_Recorded information:_
#####
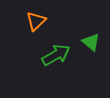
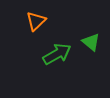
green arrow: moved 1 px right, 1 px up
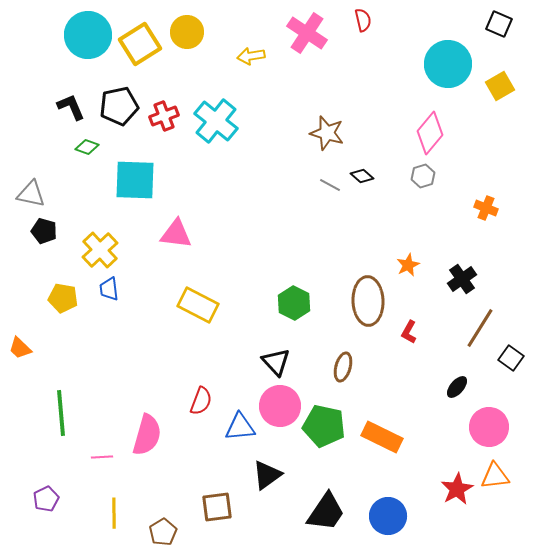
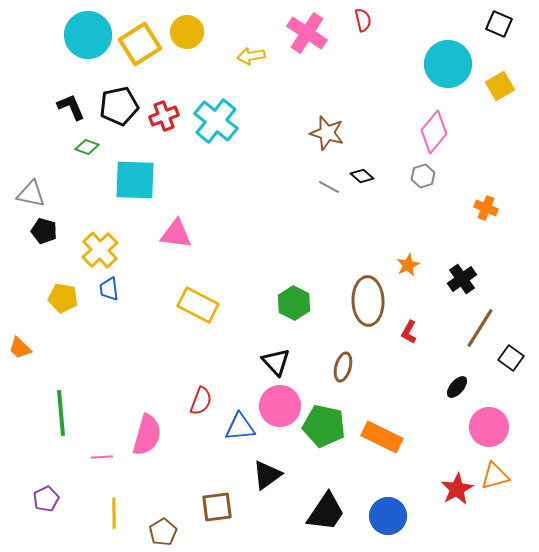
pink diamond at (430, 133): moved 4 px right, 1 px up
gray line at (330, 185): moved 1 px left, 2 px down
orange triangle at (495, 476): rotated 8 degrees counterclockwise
#####
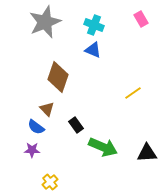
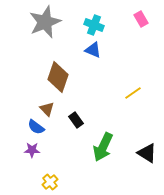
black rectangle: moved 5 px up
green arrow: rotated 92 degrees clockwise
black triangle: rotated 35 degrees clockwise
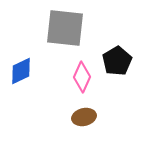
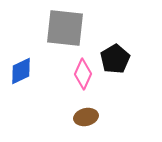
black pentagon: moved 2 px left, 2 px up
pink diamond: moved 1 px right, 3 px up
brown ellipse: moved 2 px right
#####
_Work required:_ Using the material above, copy every line in which the string "degrees" occurs.

_Expected answer:_
orange triangle at (495, 476): rotated 8 degrees counterclockwise
green arrow: rotated 92 degrees clockwise
black triangle: rotated 35 degrees clockwise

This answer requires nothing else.